■ **About this exercise**:
The answer must consist solely of the lines from the one with "camera: 160 degrees right, 5 degrees up" through the last line of the data, copied exactly, with no pictures.

Entries taken from a collection
--- START ---

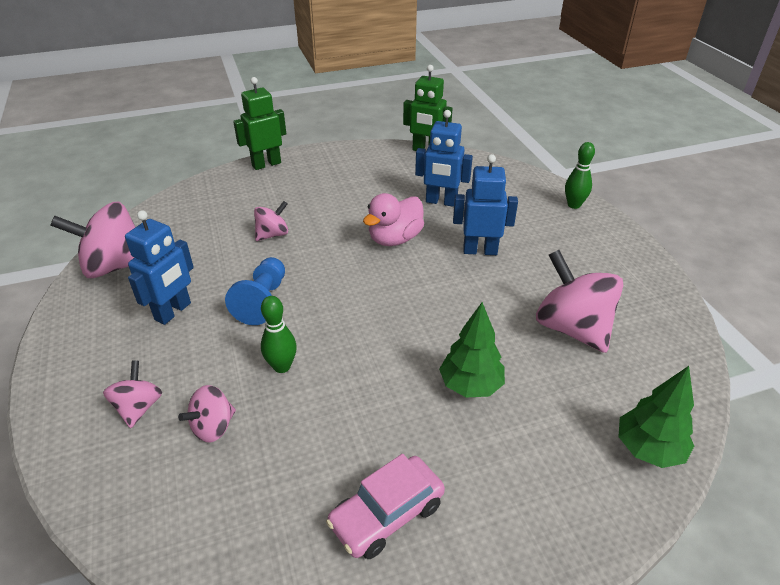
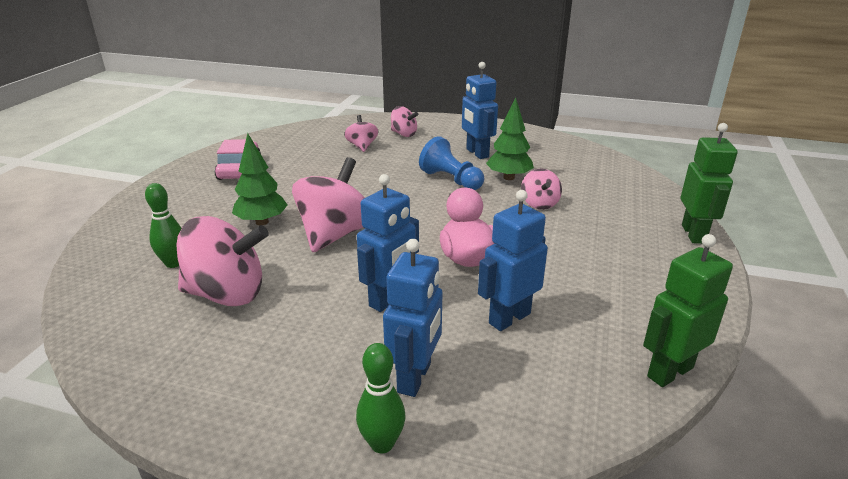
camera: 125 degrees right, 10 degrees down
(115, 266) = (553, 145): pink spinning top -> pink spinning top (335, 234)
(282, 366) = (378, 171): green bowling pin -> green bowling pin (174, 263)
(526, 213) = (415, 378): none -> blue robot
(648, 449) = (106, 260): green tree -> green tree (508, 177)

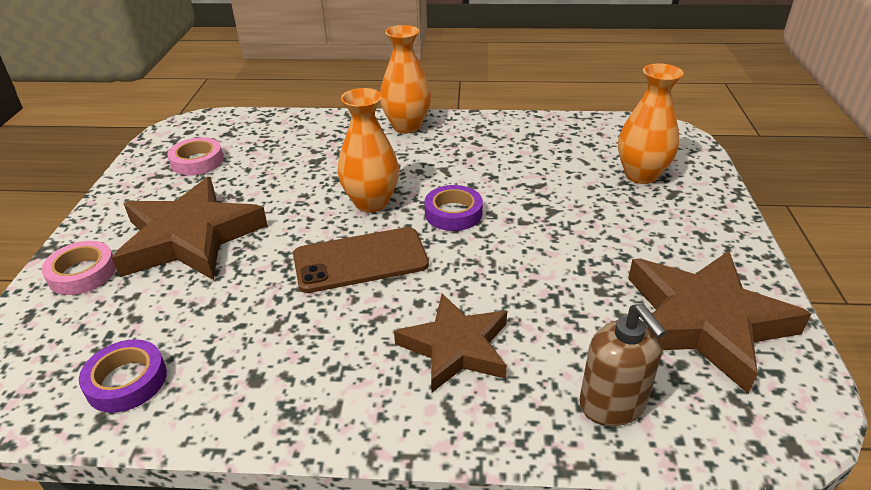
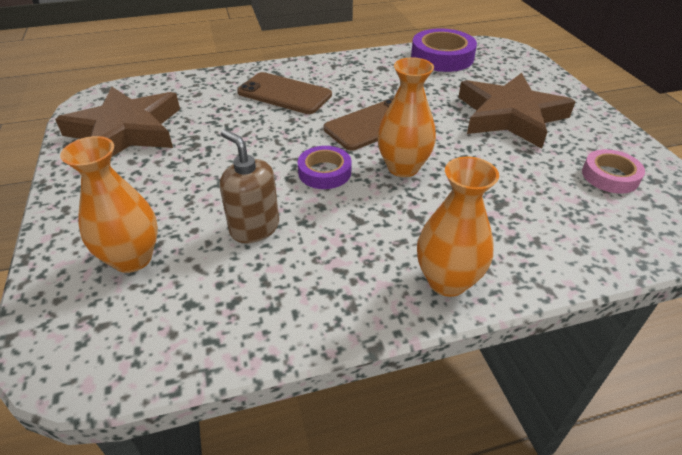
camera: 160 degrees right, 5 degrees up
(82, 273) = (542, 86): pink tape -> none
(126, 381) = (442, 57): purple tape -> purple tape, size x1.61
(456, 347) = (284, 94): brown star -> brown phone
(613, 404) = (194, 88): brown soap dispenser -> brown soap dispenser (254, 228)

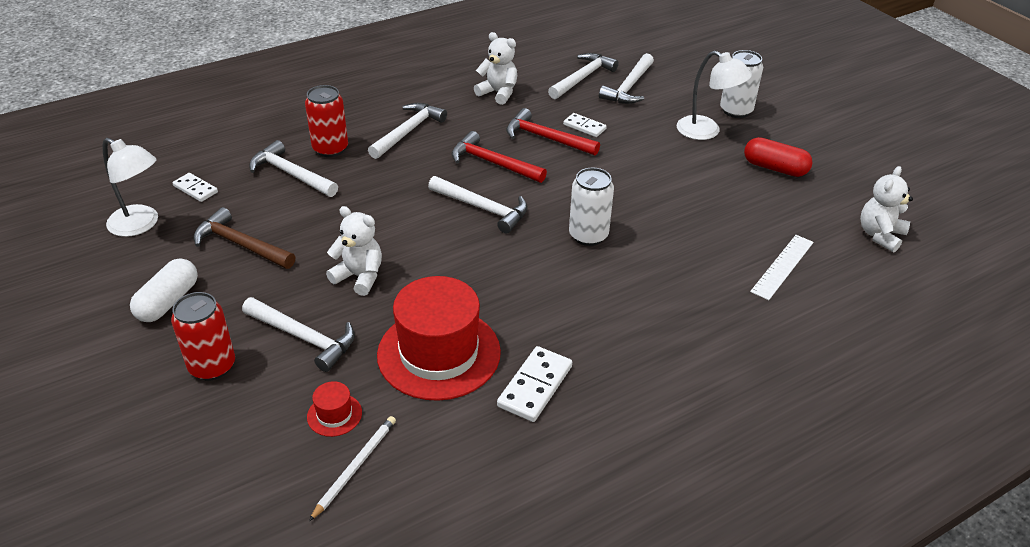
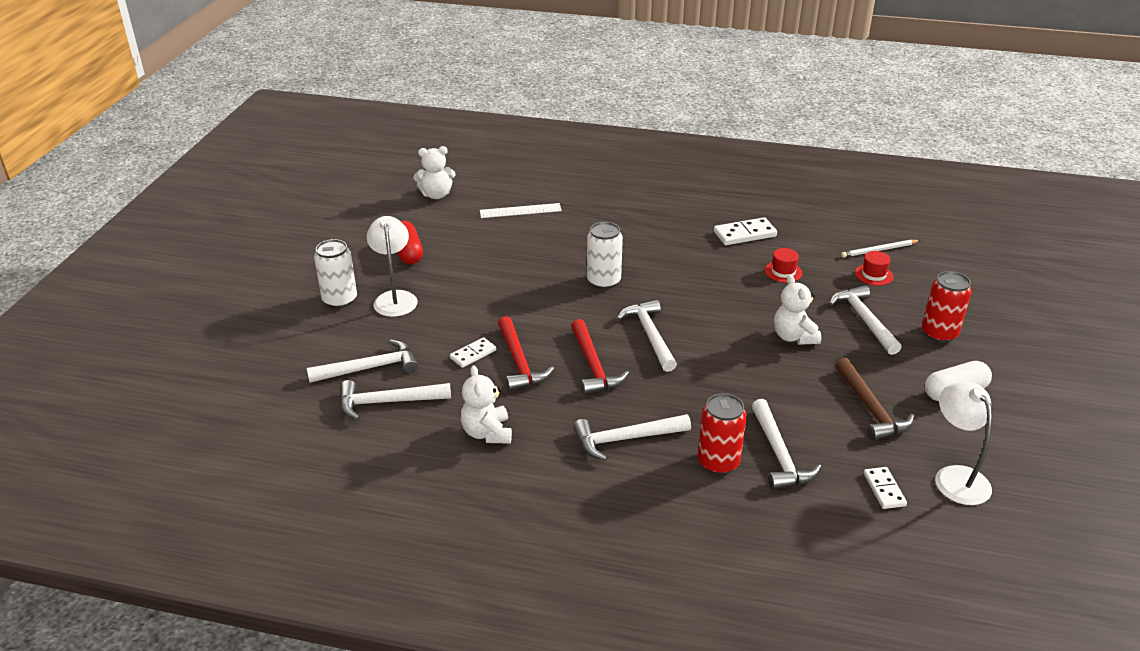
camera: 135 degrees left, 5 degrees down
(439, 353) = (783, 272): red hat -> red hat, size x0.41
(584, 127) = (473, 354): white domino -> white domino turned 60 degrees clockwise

--- END ---

■ **Answer below**:
camera: 160 degrees right, 5 degrees up
(82, 273) = (542, 86): pink tape -> none
(126, 381) = (442, 57): purple tape -> purple tape, size x1.61
(456, 347) = (284, 94): brown star -> brown phone
(613, 404) = (194, 88): brown soap dispenser -> brown soap dispenser (254, 228)

camera: 135 degrees left, 5 degrees down
(439, 353) = (783, 272): red hat -> red hat, size x0.41
(584, 127) = (473, 354): white domino -> white domino turned 60 degrees clockwise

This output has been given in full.